> [Supplied data]:
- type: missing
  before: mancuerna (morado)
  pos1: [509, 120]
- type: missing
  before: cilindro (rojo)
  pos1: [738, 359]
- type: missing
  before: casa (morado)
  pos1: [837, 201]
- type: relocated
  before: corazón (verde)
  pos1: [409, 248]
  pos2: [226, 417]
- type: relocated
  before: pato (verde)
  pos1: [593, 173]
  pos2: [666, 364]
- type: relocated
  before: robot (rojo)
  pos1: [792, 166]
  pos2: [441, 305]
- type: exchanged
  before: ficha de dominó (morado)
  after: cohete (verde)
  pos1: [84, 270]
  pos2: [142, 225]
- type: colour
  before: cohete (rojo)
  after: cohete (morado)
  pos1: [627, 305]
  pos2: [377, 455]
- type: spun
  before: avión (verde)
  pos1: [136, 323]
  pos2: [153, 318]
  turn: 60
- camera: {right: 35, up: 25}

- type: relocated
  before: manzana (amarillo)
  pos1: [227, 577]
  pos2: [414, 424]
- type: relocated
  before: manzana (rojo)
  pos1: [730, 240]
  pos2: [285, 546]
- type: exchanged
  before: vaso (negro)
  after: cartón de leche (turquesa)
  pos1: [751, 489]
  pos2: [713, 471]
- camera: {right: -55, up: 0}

* * *

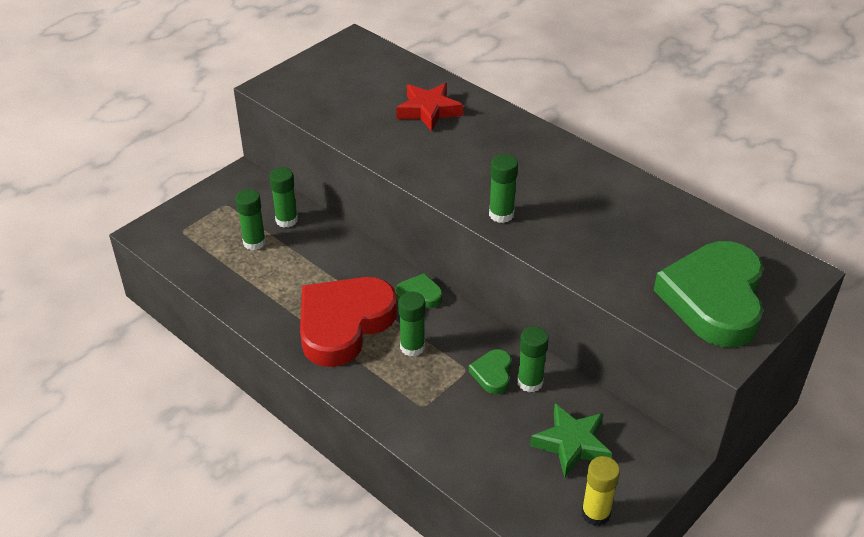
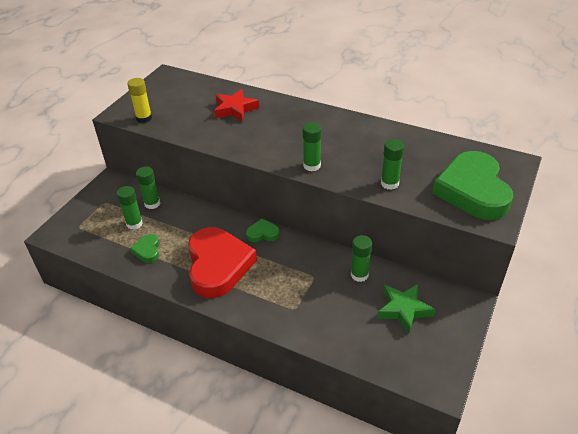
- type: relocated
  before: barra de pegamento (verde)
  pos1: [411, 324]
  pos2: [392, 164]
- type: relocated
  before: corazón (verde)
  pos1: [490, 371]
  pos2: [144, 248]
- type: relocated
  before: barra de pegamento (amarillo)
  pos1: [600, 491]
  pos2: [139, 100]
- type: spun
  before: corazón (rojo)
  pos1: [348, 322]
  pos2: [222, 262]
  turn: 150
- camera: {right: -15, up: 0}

> [Task directions]: Scan the entries for the word "morado". Report each line that has it.

> [Response box]:
  before: mancuerna (morado)
  before: casa (morado)
  before: ficha de dominó (morado)
  after: cohete (morado)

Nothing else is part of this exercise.